(Material for the task)

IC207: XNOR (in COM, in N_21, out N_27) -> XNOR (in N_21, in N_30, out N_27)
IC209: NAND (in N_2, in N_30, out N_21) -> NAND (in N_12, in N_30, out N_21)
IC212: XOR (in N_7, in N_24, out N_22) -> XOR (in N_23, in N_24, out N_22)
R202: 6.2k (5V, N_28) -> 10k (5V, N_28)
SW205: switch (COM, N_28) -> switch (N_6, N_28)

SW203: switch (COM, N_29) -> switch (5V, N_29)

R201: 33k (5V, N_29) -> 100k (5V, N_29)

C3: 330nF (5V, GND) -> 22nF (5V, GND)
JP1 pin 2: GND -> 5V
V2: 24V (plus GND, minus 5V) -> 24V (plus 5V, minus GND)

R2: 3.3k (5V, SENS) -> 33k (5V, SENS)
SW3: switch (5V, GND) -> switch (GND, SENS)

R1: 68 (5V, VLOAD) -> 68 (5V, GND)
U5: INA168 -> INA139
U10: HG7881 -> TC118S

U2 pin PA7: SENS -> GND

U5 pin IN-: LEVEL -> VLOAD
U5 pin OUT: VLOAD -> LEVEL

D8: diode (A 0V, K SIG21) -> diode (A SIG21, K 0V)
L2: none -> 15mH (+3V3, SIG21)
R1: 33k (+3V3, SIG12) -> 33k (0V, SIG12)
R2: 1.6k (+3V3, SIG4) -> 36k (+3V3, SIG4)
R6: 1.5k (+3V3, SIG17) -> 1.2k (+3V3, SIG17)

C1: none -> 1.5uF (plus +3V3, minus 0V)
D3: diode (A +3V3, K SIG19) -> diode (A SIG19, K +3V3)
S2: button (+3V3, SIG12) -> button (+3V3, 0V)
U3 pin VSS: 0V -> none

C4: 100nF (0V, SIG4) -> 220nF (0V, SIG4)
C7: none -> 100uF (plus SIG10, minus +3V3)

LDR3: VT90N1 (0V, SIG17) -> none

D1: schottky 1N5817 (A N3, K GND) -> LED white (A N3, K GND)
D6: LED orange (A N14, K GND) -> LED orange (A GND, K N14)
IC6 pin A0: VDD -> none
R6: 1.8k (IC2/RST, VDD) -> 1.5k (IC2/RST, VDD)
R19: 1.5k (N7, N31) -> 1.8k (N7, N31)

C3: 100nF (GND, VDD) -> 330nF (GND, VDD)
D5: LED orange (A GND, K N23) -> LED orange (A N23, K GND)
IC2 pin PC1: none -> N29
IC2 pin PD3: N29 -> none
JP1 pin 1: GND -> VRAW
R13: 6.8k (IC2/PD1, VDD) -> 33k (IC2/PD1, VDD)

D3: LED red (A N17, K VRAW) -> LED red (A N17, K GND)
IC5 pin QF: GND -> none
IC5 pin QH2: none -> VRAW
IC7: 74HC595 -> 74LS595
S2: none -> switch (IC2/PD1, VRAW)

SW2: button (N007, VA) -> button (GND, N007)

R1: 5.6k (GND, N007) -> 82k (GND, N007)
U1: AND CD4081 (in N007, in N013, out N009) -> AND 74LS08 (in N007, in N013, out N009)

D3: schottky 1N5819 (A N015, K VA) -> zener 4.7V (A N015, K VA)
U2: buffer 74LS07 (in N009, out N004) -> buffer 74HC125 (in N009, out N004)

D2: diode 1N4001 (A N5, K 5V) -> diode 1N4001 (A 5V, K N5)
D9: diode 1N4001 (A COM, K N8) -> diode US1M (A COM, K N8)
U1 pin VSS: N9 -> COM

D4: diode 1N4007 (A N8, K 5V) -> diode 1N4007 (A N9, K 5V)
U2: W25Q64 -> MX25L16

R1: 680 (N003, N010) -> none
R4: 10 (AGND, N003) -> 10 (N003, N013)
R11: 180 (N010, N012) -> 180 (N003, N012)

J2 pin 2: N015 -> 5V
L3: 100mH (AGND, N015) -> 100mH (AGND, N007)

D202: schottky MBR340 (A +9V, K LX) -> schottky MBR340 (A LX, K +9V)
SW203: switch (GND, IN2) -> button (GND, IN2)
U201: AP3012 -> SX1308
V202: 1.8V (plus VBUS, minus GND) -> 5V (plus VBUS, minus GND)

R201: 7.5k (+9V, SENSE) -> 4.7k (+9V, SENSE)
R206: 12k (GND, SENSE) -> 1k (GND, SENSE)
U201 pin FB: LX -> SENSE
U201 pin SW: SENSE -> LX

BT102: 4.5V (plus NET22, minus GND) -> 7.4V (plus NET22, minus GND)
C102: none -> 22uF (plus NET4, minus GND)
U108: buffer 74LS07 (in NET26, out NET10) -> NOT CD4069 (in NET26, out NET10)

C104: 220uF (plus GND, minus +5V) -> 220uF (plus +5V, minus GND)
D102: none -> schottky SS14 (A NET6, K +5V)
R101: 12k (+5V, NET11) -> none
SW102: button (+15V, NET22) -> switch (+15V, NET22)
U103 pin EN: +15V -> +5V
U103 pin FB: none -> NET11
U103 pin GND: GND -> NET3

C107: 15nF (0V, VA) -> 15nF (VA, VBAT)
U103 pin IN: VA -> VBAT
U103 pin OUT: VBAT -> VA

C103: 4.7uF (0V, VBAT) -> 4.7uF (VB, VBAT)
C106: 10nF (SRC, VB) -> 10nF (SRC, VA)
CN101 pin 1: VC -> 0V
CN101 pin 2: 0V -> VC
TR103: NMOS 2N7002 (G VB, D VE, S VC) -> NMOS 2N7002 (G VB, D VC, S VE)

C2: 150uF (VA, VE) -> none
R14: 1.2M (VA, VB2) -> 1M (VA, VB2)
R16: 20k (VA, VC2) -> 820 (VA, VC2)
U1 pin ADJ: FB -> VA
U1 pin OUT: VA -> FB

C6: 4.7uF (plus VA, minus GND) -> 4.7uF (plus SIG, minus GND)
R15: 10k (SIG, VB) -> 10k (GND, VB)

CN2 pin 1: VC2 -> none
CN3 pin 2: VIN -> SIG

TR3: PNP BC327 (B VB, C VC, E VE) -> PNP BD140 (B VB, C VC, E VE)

(End Material for the task)

What to work on: Exact retyping is required: the line with "U103 pin FB: none -> NET11" through the end of the data, both ends included, and no other line.

Result:
U103 pin FB: none -> NET11
U103 pin GND: GND -> NET3

C107: 15nF (0V, VA) -> 15nF (VA, VBAT)
U103 pin IN: VA -> VBAT
U103 pin OUT: VBAT -> VA

C103: 4.7uF (0V, VBAT) -> 4.7uF (VB, VBAT)
C106: 10nF (SRC, VB) -> 10nF (SRC, VA)
CN101 pin 1: VC -> 0V
CN101 pin 2: 0V -> VC
TR103: NMOS 2N7002 (G VB, D VE, S VC) -> NMOS 2N7002 (G VB, D VC, S VE)

C2: 150uF (VA, VE) -> none
R14: 1.2M (VA, VB2) -> 1M (VA, VB2)
R16: 20k (VA, VC2) -> 820 (VA, VC2)
U1 pin ADJ: FB -> VA
U1 pin OUT: VA -> FB

C6: 4.7uF (plus VA, minus GND) -> 4.7uF (plus SIG, minus GND)
R15: 10k (SIG, VB) -> 10k (GND, VB)

CN2 pin 1: VC2 -> none
CN3 pin 2: VIN -> SIG

TR3: PNP BC327 (B VB, C VC, E VE) -> PNP BD140 (B VB, C VC, E VE)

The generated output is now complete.